## Work order
The entries are to be reproduced word for word, with all images left out.

## Provided material
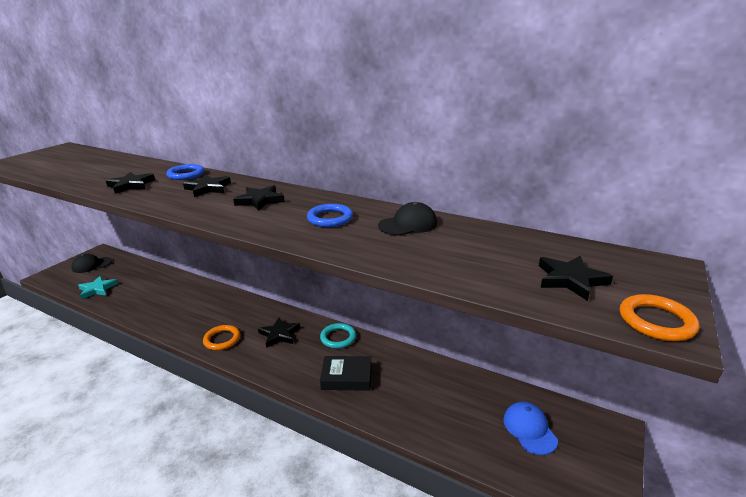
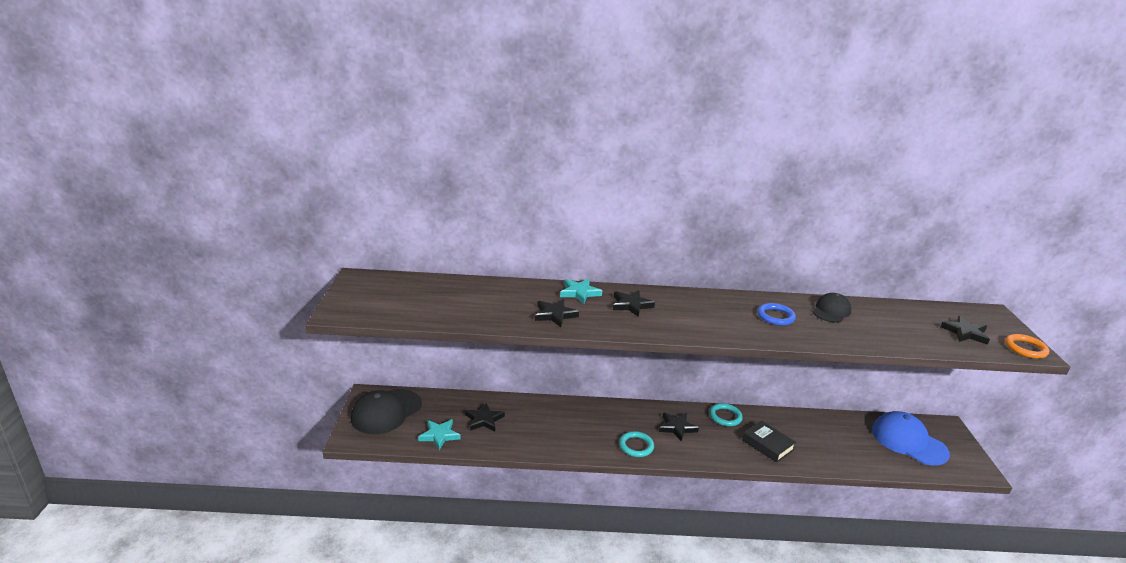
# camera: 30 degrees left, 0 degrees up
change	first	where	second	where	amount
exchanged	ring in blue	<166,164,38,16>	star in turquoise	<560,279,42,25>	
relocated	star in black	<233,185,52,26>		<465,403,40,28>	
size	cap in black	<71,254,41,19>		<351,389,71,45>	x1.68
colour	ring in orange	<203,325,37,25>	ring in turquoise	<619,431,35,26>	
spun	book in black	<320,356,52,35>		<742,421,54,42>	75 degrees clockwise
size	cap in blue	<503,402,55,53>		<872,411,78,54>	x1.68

## Answer to this exercise
# camera: 30 degrees left, 0 degrees up
change	first	where	second	where	amount
exchanged	ring in blue	<166,164,38,16>	star in turquoise	<560,279,42,25>	
relocated	star in black	<233,185,52,26>		<465,403,40,28>	
size	cap in black	<71,254,41,19>		<351,389,71,45>	x1.68
colour	ring in orange	<203,325,37,25>	ring in turquoise	<619,431,35,26>	
spun	book in black	<320,356,52,35>		<742,421,54,42>	75 degrees clockwise
size	cap in blue	<503,402,55,53>		<872,411,78,54>	x1.68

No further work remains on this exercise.